Exercise brief:
Count the lines in the records below that contain the word "none", and give that figure alone.

Data for this exercise:
════

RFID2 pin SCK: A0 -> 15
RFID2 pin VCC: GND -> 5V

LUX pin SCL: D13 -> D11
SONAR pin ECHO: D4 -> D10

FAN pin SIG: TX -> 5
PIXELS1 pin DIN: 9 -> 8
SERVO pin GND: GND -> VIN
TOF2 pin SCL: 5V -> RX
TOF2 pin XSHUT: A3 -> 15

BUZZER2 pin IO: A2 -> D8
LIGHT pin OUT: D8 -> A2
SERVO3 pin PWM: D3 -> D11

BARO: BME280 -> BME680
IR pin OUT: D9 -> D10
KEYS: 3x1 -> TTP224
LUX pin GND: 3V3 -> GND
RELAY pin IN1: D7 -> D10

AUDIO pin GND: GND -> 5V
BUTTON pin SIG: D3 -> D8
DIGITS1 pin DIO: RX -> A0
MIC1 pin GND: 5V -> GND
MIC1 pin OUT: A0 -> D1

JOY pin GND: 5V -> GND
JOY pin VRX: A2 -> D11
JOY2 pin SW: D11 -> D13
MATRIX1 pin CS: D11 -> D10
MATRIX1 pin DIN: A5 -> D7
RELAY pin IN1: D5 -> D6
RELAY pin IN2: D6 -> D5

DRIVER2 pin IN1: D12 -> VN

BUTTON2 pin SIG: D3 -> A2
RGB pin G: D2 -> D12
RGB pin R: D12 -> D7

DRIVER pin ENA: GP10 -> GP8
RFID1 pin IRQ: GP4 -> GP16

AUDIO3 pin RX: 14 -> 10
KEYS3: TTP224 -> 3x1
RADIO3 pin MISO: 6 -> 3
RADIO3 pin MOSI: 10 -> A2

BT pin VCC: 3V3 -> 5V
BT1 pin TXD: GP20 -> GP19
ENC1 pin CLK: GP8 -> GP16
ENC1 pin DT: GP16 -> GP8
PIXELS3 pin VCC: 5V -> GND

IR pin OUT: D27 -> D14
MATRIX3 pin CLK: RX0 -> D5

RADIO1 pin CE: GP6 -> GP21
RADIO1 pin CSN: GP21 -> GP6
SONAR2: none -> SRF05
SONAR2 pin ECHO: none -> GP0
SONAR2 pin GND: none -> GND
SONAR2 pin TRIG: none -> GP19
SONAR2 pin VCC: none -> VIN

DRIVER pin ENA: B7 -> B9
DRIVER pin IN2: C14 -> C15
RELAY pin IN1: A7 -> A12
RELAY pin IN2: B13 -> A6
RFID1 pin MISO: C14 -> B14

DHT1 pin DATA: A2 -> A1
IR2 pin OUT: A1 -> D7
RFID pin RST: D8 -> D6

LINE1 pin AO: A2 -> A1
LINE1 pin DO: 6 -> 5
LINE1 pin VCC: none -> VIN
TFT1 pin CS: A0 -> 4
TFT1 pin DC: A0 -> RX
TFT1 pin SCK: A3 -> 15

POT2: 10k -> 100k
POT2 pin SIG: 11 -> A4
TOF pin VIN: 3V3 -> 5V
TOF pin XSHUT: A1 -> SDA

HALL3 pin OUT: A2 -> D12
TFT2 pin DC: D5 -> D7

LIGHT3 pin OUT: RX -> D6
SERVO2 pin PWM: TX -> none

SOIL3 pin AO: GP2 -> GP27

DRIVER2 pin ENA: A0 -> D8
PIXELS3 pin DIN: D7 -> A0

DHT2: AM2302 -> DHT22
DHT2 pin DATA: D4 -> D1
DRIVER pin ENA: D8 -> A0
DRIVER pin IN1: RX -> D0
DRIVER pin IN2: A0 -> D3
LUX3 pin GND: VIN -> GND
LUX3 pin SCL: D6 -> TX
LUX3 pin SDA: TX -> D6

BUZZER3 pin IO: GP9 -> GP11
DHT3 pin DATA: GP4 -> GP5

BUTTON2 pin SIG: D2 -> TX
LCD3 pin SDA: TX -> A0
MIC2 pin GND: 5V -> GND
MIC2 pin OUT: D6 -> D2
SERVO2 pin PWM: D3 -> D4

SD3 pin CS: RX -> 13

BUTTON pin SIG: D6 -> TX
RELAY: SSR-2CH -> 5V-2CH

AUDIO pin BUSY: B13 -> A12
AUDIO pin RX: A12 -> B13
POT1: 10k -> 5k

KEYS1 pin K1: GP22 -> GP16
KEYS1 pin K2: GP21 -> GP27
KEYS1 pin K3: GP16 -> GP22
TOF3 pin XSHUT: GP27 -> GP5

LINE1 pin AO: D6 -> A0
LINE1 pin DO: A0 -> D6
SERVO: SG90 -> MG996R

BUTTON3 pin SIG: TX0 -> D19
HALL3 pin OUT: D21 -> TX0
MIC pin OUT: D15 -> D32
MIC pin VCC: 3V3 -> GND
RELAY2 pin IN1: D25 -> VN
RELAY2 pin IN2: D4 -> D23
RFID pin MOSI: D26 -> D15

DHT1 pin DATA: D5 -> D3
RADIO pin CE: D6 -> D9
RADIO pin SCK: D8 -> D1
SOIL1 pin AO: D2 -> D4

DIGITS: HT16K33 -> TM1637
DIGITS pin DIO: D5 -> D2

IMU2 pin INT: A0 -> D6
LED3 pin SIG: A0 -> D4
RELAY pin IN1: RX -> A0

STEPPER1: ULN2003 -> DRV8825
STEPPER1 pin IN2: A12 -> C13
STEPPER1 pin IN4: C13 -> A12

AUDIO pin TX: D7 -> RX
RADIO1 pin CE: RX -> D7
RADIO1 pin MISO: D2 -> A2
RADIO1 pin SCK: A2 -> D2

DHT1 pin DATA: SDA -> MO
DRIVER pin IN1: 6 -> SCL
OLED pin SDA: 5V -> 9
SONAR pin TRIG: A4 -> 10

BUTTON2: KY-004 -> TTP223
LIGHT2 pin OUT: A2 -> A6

════

Exercise result:
7